» **PROBLEM TO SOLVE**:
In the data below, how many lines include the string "test"? Give only the number.

== Segment start ==

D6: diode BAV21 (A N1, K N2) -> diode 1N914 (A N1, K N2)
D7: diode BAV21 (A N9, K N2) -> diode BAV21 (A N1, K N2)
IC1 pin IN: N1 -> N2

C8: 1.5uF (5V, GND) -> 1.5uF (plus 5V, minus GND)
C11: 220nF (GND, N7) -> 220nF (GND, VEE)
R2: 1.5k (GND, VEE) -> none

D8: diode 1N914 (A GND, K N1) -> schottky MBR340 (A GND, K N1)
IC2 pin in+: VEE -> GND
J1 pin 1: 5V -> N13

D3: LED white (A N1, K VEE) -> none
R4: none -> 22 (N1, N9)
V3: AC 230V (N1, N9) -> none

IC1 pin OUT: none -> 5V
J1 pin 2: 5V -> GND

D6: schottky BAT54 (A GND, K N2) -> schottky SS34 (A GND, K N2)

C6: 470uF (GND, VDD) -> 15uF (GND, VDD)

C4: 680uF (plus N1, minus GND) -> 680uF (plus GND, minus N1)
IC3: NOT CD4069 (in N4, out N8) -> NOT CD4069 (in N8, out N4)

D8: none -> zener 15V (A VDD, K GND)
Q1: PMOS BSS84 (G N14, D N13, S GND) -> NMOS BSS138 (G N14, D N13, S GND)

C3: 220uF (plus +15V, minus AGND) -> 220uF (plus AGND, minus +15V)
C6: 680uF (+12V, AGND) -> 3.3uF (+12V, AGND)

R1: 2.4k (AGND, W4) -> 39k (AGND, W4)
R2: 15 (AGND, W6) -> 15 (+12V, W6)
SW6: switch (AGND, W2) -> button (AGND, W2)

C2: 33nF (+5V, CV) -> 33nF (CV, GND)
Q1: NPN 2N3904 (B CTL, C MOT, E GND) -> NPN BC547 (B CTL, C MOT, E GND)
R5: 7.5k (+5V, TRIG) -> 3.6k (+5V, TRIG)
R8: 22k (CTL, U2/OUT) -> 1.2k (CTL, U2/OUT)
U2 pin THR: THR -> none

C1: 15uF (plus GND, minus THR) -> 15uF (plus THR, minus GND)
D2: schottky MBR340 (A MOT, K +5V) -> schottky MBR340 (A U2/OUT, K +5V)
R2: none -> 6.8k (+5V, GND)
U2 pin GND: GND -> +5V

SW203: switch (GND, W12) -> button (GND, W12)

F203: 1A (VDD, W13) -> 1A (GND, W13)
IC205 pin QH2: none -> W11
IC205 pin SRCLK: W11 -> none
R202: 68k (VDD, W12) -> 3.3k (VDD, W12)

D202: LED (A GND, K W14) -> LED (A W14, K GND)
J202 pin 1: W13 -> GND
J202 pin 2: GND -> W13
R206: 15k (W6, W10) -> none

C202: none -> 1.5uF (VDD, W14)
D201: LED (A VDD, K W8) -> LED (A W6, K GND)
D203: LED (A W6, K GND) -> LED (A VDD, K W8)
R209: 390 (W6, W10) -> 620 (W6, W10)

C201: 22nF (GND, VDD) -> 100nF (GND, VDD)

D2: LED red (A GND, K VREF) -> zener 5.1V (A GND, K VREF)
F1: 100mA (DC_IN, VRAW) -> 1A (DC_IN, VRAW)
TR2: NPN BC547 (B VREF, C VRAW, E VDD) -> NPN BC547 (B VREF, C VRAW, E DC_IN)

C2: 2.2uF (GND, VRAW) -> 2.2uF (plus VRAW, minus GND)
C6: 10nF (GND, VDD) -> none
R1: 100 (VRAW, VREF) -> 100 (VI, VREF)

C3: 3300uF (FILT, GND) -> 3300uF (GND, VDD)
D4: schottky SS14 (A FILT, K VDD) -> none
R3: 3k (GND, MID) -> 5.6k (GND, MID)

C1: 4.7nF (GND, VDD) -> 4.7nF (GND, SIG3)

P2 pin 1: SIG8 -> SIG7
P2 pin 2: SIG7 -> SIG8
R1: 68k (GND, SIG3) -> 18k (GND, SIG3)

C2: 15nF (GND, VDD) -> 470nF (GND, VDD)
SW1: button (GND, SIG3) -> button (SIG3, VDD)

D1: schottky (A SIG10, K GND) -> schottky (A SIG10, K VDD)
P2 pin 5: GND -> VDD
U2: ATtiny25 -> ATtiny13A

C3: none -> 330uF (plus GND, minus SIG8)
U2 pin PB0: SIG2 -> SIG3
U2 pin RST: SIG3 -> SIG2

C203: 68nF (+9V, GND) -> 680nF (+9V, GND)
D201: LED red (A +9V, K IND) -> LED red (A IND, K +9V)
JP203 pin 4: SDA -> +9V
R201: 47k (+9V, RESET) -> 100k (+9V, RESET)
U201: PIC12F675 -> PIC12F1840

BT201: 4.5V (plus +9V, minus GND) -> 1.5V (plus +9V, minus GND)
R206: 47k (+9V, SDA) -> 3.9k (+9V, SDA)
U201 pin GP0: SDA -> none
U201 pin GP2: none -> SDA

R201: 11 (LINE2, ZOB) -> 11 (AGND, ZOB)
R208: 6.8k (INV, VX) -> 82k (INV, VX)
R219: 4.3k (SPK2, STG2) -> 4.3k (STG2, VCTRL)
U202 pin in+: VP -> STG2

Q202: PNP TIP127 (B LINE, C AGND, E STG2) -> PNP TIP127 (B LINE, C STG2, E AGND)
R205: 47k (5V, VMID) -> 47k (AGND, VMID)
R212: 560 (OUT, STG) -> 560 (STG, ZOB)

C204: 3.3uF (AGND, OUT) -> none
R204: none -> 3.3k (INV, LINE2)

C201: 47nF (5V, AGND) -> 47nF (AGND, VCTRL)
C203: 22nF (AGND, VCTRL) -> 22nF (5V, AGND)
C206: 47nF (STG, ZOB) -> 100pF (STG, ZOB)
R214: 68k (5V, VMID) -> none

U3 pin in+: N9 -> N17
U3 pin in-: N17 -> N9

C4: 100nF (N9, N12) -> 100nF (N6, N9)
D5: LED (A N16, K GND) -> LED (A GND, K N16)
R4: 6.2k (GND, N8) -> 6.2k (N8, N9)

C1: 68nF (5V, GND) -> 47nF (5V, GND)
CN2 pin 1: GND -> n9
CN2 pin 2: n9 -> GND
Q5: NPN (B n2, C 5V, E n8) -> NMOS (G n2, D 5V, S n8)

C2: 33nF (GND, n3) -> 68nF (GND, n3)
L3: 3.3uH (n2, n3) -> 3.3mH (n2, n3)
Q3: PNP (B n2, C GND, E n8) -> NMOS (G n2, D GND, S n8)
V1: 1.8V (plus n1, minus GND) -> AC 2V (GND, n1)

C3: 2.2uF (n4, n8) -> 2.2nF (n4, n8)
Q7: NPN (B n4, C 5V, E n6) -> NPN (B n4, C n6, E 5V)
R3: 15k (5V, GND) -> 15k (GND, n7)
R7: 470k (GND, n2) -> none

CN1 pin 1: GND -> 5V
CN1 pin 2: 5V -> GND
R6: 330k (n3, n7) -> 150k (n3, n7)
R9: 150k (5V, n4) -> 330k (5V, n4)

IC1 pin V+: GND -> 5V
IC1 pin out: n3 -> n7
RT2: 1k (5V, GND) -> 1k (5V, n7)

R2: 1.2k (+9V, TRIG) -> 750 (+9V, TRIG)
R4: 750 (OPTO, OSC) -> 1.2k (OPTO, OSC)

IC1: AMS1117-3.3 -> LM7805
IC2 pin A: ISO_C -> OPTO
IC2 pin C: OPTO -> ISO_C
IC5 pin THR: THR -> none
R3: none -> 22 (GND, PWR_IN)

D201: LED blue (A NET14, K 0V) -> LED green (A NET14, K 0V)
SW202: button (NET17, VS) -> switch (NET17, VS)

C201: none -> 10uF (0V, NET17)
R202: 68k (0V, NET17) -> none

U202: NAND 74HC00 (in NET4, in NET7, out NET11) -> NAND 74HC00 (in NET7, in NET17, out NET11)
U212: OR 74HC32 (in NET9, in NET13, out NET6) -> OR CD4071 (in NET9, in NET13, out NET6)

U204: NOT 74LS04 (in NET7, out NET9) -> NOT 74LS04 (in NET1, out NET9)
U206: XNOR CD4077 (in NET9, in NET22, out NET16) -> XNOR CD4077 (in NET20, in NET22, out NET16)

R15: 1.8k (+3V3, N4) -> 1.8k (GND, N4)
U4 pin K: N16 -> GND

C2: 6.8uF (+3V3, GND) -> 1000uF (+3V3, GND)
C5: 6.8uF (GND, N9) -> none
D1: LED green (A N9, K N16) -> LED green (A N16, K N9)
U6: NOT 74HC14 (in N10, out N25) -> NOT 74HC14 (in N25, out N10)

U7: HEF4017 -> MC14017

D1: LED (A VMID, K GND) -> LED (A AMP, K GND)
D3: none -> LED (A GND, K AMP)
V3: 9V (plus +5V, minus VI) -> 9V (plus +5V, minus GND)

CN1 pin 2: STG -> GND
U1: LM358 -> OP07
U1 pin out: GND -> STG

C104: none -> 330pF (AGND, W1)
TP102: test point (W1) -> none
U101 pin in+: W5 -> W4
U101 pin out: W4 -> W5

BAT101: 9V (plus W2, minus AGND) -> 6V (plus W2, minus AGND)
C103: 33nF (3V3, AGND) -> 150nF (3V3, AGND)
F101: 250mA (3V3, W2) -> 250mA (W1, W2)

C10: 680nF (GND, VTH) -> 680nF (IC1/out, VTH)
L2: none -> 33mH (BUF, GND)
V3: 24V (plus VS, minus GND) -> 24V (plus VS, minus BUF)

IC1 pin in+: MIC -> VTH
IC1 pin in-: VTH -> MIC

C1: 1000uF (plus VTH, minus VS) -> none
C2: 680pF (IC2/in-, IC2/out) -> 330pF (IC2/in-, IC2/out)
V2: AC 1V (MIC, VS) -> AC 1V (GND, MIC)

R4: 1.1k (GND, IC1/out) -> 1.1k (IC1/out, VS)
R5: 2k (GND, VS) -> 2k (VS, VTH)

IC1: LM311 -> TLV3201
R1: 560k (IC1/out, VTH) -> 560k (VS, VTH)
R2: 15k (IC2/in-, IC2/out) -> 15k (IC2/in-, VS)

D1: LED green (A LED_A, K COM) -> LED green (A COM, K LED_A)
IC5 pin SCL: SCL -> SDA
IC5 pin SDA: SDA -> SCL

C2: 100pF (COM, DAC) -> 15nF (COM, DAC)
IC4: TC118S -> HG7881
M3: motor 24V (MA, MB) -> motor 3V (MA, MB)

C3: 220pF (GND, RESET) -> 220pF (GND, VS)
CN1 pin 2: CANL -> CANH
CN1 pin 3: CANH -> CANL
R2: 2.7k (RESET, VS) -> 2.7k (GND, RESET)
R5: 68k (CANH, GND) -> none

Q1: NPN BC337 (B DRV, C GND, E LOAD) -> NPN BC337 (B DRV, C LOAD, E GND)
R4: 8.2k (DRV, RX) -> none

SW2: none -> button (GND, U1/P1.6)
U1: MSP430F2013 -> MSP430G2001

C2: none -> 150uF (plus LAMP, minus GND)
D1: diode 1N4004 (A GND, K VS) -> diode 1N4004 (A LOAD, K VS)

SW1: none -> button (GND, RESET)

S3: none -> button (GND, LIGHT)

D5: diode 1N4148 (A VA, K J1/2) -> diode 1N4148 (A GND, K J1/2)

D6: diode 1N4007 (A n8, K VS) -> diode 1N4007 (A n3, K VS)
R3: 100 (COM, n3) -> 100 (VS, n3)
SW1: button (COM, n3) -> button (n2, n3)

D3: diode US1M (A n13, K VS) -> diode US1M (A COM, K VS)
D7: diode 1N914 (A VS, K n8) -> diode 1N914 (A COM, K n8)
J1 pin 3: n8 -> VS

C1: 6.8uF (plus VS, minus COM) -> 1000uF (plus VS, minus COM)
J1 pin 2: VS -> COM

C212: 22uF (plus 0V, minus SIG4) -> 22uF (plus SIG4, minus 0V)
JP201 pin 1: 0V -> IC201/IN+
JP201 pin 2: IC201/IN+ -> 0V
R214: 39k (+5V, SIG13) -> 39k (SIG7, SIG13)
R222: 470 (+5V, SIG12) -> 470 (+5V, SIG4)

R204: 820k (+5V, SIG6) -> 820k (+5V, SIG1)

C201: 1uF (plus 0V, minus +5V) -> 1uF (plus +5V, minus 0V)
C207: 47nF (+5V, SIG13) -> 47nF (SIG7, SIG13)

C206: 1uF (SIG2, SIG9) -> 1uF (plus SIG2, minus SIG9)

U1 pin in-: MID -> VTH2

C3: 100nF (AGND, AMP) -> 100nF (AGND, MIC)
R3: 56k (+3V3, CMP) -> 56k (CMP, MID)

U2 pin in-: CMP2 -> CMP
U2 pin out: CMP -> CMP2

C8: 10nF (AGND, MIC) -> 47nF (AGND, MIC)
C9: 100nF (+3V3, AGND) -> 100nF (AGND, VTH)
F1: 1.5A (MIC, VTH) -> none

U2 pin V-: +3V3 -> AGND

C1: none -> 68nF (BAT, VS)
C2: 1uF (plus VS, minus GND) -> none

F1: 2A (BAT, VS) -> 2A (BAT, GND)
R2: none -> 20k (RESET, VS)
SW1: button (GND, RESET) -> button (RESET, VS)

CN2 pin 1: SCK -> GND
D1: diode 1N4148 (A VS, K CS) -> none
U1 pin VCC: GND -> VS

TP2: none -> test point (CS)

== Segment end ==

» **YOUR RESPONSE**:
2